#### Records supplied:
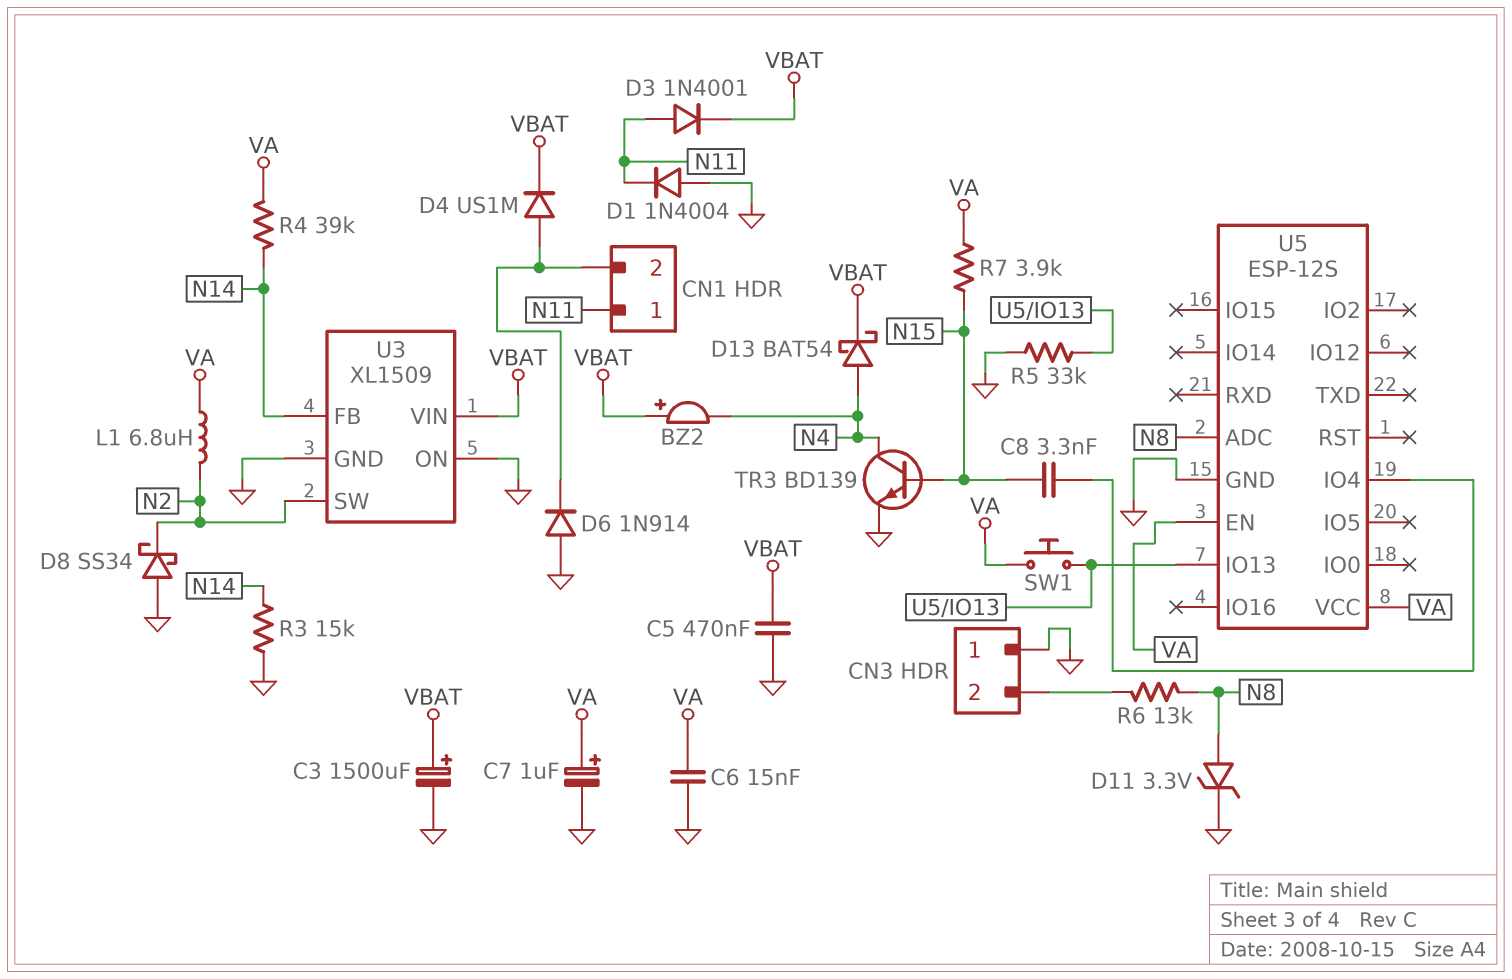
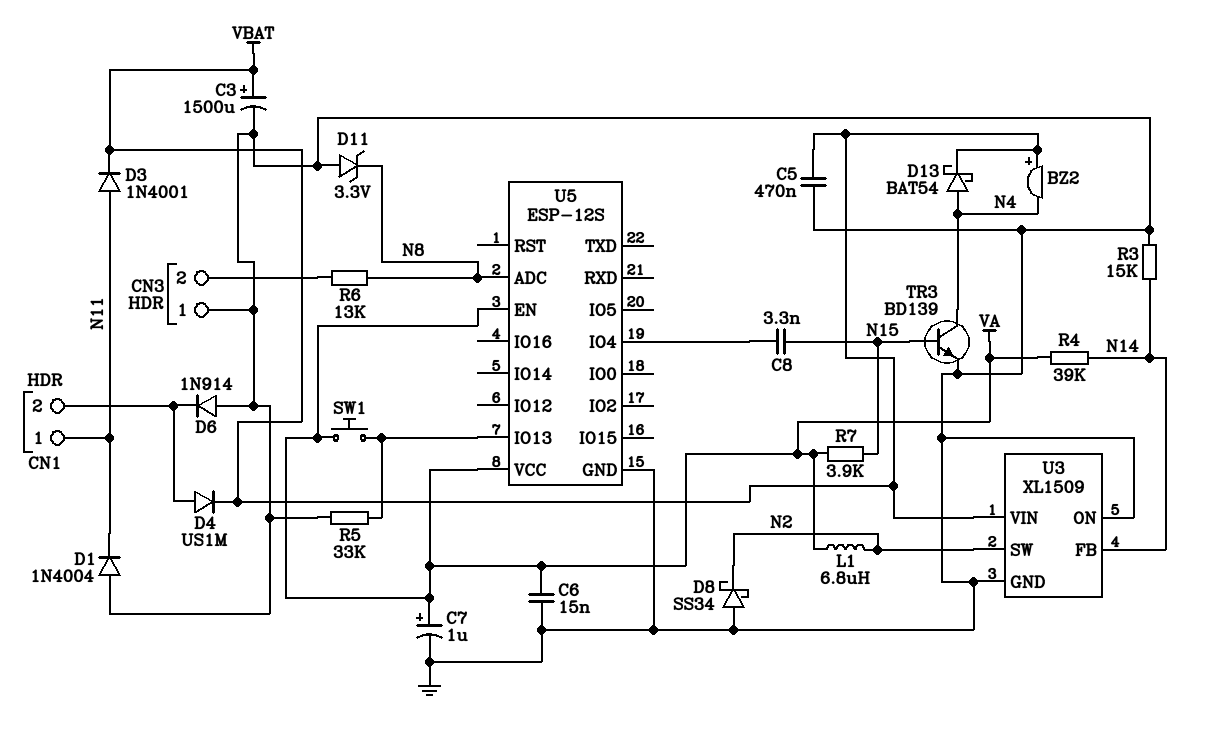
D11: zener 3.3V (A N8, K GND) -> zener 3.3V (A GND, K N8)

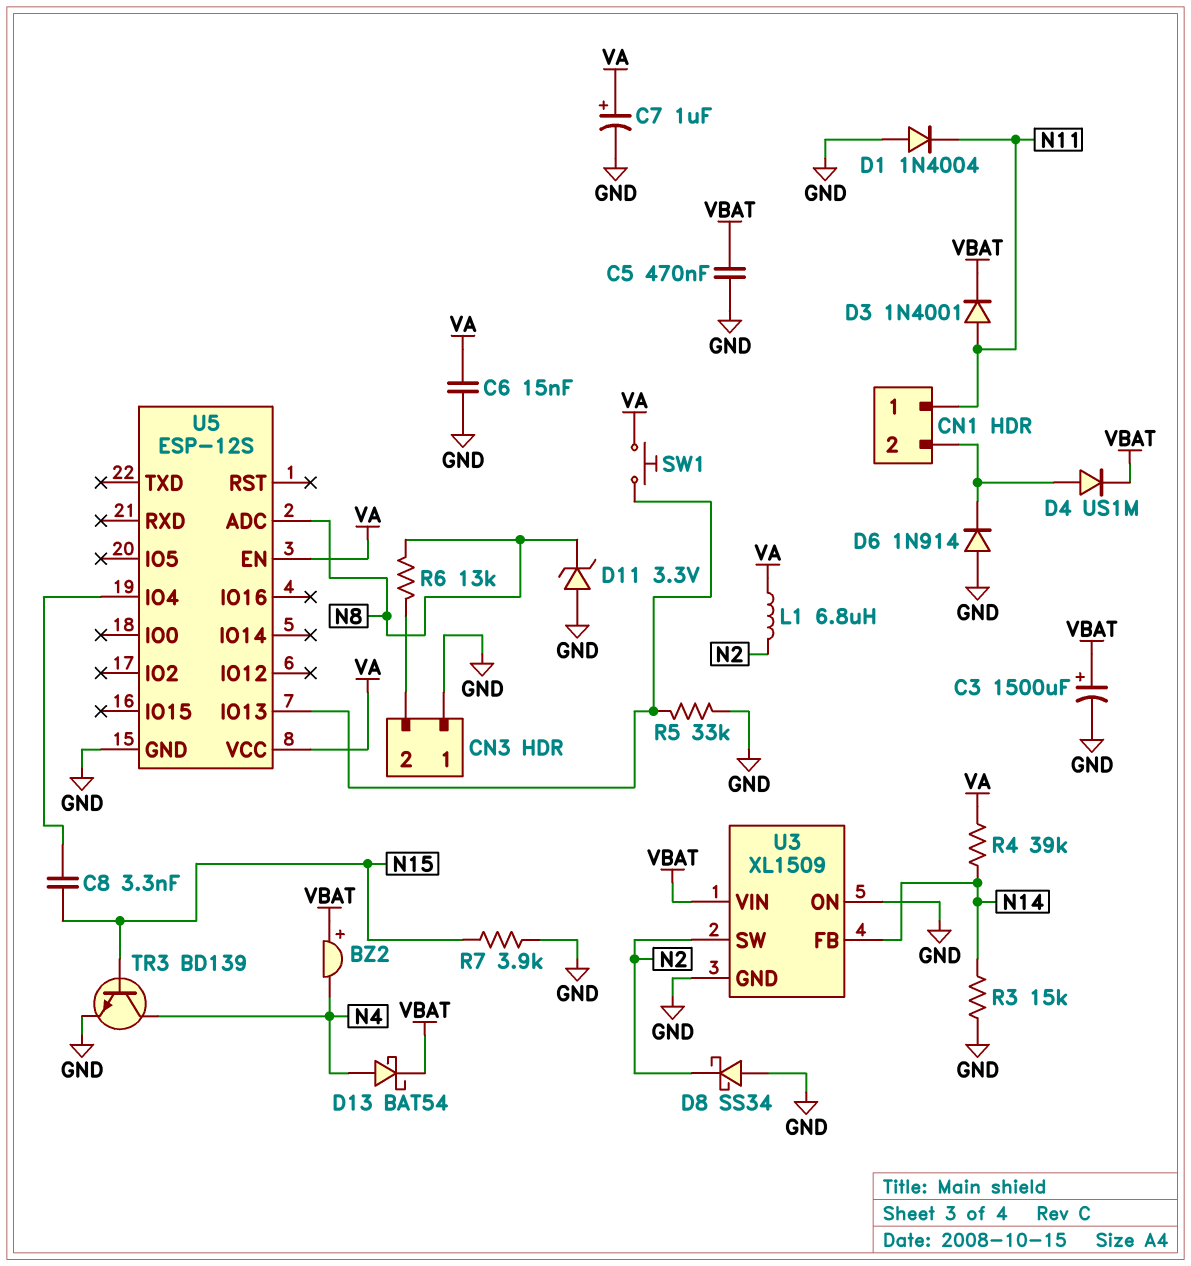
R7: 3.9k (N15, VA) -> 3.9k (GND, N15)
...
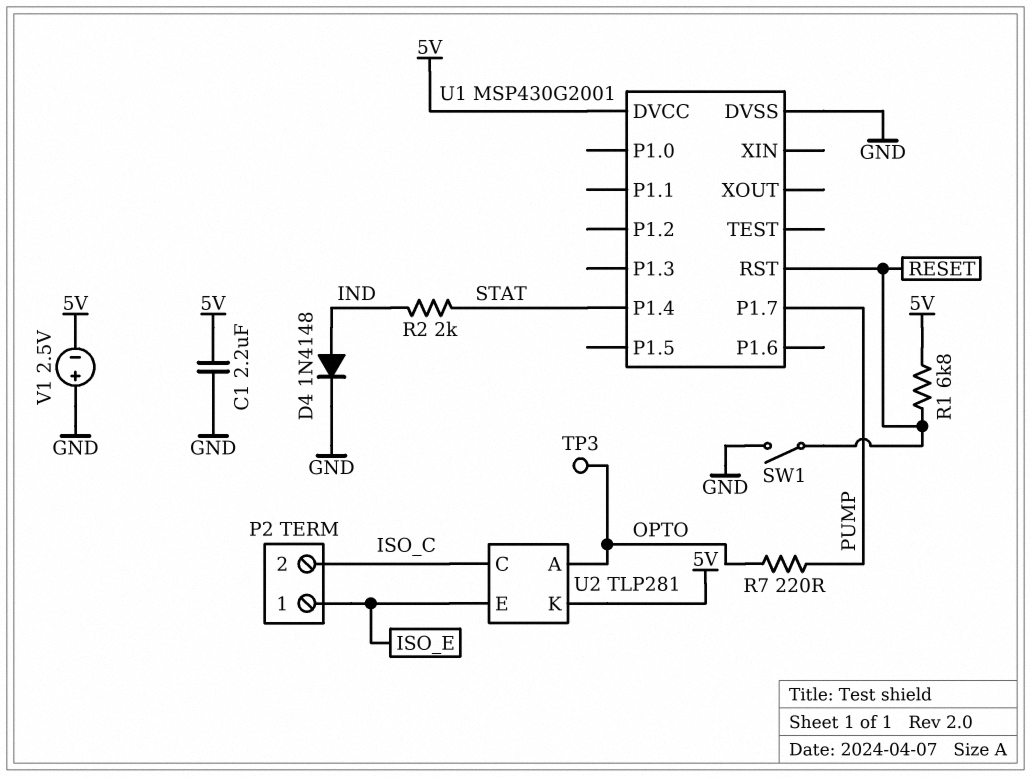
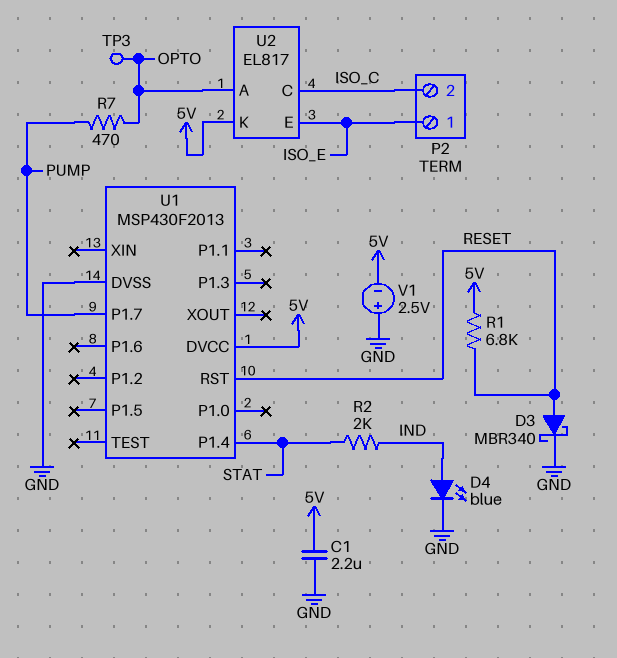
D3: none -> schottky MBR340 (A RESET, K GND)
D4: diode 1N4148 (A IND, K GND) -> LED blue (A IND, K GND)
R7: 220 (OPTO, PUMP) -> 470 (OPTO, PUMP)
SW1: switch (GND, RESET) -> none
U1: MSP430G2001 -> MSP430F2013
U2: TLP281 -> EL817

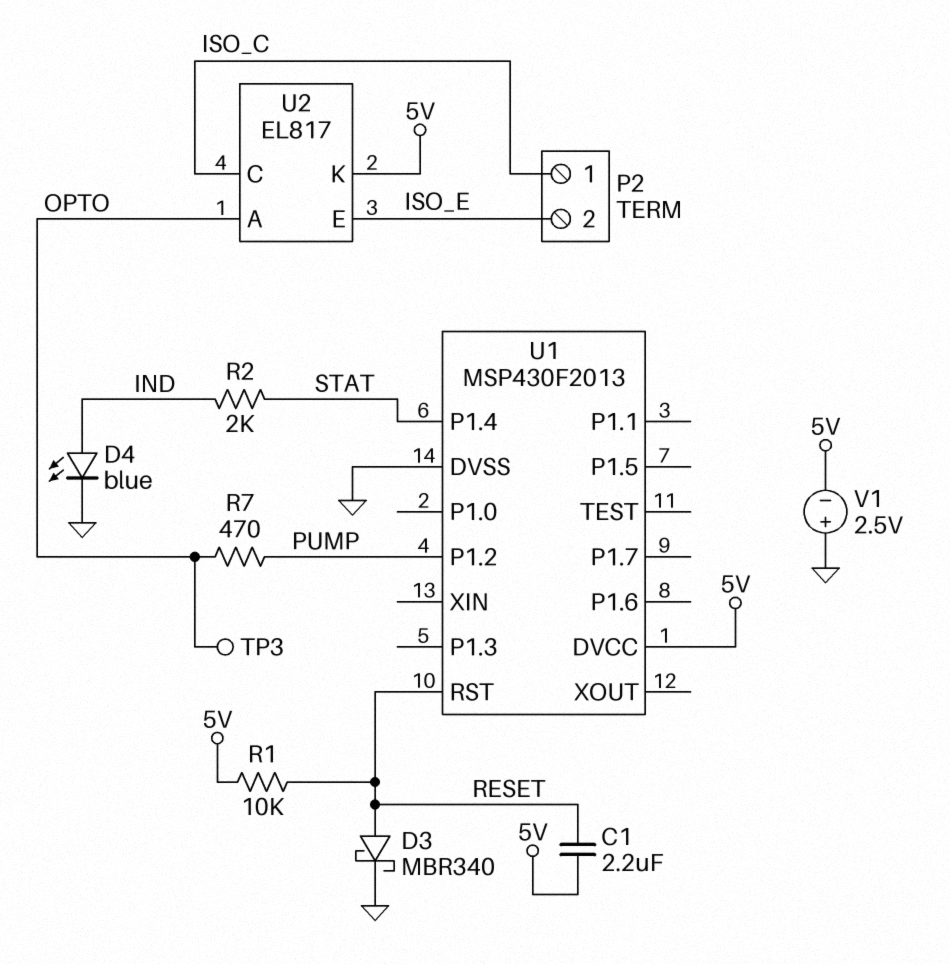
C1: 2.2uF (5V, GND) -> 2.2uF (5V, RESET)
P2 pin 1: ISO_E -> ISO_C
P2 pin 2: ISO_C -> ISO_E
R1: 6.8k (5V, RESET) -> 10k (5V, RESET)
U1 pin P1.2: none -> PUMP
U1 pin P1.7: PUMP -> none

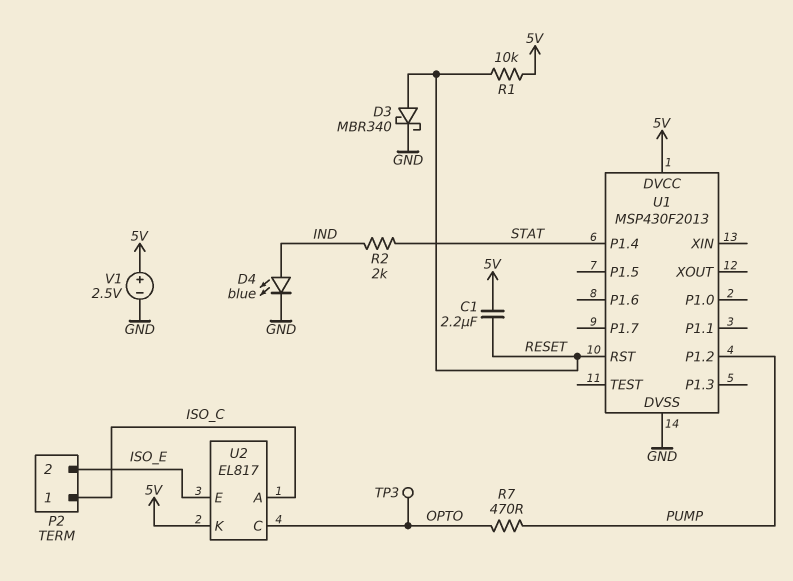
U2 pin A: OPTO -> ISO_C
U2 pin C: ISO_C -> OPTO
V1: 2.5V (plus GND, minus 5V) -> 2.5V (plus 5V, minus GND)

#### Exercise details:
Find the word "none" in the material, then list each line that holds it.

#### Answer area:
D3: none -> schottky MBR340 (A RESET, K GND)
SW1: switch (GND, RESET) -> none
U1 pin P1.2: none -> PUMP
U1 pin P1.7: PUMP -> none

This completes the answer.